[Start]

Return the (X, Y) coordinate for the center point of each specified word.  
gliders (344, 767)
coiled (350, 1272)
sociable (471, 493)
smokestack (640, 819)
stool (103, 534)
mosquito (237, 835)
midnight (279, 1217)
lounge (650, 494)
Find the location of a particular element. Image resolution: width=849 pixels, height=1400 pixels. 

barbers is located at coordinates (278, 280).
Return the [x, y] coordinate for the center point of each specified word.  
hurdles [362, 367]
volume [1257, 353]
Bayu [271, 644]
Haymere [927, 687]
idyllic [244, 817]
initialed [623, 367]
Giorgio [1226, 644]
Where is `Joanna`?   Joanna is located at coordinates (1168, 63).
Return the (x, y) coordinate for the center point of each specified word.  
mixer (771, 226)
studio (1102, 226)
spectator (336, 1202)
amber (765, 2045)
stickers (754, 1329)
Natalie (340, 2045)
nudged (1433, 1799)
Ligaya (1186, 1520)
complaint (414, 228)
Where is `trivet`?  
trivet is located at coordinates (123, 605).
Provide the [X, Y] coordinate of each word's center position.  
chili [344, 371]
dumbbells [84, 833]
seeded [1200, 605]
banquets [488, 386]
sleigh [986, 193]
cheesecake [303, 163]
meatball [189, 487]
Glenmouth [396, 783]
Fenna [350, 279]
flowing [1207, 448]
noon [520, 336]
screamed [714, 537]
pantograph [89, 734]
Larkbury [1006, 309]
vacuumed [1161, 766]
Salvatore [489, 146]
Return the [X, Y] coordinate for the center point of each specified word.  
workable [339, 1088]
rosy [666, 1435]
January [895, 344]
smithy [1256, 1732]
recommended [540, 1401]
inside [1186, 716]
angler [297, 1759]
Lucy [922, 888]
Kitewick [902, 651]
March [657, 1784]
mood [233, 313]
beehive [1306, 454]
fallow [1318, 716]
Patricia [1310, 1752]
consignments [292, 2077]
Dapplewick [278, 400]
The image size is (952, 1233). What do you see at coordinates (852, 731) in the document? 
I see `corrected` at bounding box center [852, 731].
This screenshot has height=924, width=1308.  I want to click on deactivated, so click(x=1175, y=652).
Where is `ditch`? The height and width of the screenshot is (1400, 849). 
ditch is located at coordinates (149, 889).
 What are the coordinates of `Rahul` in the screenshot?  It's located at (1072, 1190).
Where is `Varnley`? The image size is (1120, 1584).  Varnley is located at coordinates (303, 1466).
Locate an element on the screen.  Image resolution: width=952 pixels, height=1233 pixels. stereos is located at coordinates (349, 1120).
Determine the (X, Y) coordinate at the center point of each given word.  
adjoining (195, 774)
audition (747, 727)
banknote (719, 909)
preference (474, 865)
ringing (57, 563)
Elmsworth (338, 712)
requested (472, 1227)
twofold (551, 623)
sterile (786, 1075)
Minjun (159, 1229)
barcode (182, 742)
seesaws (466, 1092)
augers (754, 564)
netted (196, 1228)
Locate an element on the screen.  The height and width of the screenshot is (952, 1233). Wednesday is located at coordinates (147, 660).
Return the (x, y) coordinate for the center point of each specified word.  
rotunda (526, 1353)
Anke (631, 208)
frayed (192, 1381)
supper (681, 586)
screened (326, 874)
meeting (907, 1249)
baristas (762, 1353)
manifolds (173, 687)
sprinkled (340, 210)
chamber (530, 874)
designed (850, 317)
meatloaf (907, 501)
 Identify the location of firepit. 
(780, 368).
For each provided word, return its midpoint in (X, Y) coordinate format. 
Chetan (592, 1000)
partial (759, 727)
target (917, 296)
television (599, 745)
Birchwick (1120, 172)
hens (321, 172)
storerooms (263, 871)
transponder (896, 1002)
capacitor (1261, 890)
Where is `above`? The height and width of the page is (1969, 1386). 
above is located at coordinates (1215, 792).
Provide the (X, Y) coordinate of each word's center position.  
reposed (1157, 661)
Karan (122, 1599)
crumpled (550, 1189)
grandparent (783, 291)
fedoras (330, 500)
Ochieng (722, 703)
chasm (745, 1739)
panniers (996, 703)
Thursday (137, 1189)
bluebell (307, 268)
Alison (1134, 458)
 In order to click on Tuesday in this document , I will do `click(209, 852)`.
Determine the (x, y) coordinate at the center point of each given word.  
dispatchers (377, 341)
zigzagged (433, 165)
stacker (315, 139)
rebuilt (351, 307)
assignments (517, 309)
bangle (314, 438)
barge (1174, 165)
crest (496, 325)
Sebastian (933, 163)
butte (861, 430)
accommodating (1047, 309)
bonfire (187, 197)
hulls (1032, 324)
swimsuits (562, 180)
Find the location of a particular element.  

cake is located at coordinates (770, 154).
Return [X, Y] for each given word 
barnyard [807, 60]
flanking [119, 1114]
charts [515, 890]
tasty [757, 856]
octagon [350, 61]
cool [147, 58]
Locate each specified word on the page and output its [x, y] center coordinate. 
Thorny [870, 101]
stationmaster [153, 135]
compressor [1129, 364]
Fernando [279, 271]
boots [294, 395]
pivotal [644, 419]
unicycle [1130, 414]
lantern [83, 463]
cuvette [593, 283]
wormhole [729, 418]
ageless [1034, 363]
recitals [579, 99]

[End]

What you have to do:
Turn the records, from the first line through the line containing "amber (765, 2045)", into a numbered list, leaving out any blank lines.

Response for this exercise:
1. Return the (X, Y) coordinate for the center point of each specified word.  
2. gliders (344, 767)
3. coiled (350, 1272)
4. sociable (471, 493)
5. smokestack (640, 819)
6. stool (103, 534)
7. mosquito (237, 835)
8. midnight (279, 1217)
9. lounge (650, 494)
10. Find the location of a particular element. Image resolution: width=849 pixels, height=1400 pixels. 
11. barbers is located at coordinates (278, 280).
12. Return the [x, y] coordinate for the center point of each specified word.  
13. hurdles [362, 367]
14. volume [1257, 353]
15. Bayu [271, 644]
16. Haymere [927, 687]
17. idyllic [244, 817]
18. initialed [623, 367]
19. Giorgio [1226, 644]
20. Where is `Joanna`?   Joanna is located at coordinates (1168, 63).
21. Return the (x, y) coordinate for the center point of each specified word.  
22. mixer (771, 226)
23. studio (1102, 226)
24. spectator (336, 1202)
25. amber (765, 2045)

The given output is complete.